(说明与要求)
请将下方材料中自包含“Is point (536, 374)”的一行起至包含“Point (576, 140) is more forward.”的一行止（首尾两行均包括在内）的各行改写为 Markdown 表格，略去空行，设“序号”与“材料行”两列。

(材料摘录)
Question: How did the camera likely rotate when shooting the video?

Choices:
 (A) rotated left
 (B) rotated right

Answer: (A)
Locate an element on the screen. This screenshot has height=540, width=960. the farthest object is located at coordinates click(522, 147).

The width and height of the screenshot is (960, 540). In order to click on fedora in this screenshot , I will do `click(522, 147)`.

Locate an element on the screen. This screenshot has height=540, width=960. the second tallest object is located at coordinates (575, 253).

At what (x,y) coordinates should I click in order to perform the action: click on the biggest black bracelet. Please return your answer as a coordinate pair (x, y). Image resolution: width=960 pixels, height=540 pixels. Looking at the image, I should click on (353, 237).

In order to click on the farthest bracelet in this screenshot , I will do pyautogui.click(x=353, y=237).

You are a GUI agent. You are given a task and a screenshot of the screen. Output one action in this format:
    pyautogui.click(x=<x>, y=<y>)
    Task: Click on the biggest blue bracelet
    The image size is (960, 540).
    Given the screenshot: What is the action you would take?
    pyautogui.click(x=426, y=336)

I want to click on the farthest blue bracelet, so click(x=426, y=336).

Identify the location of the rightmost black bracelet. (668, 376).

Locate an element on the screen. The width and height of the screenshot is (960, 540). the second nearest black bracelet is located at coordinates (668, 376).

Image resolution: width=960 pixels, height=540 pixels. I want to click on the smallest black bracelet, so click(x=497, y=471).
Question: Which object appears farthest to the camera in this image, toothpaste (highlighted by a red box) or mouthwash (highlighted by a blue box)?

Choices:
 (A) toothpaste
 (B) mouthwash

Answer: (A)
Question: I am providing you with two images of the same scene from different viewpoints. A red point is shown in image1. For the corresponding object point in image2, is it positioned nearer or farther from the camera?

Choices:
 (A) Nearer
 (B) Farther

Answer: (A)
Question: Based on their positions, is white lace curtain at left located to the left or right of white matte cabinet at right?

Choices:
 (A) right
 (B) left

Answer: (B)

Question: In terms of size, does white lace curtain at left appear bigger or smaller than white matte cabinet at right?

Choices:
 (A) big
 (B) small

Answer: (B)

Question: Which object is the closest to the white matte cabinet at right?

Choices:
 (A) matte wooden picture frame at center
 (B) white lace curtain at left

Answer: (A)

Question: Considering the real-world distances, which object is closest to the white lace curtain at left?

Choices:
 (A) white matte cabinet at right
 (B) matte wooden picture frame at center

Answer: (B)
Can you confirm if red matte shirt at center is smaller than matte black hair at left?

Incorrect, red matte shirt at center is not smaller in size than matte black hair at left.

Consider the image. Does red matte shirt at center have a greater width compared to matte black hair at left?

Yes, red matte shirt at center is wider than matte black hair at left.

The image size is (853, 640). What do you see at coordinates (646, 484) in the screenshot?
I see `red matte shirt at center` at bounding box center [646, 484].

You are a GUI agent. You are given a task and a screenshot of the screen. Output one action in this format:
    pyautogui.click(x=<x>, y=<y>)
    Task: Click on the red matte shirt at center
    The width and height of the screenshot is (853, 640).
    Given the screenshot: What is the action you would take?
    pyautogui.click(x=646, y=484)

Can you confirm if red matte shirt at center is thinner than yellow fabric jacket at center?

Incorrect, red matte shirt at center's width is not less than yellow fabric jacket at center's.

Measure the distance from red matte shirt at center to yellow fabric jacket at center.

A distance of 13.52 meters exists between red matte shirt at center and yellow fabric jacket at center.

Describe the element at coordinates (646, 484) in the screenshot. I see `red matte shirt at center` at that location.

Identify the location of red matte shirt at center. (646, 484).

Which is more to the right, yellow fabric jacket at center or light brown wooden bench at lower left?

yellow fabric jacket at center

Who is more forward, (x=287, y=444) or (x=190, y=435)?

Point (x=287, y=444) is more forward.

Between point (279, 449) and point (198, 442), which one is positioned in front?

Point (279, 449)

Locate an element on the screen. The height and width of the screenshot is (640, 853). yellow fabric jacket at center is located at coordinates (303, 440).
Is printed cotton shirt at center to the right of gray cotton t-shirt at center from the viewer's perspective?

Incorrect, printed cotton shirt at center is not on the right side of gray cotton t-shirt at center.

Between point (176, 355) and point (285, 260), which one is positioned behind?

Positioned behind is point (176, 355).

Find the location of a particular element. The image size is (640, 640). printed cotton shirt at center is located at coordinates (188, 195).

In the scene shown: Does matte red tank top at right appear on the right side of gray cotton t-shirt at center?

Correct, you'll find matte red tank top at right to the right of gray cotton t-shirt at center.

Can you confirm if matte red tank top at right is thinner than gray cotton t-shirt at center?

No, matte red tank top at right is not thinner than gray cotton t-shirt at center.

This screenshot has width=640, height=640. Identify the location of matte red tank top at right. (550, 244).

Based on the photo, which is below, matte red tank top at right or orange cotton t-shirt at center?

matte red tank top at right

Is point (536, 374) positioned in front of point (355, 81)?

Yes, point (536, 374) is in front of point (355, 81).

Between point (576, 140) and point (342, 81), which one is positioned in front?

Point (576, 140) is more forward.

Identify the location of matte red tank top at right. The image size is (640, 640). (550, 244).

(结果)
| 序号 | 材料行 |
|---|---|
| 1 | Is point (536, 374) positioned in front of point (355, 81)? |
| 2 | Yes, point (536, 374) is in front of point (355, 81). |
| 3 | Between point (576, 140) and point (342, 81), which one is positioned in front? |
| 4 | Point (576, 140) is more forward. |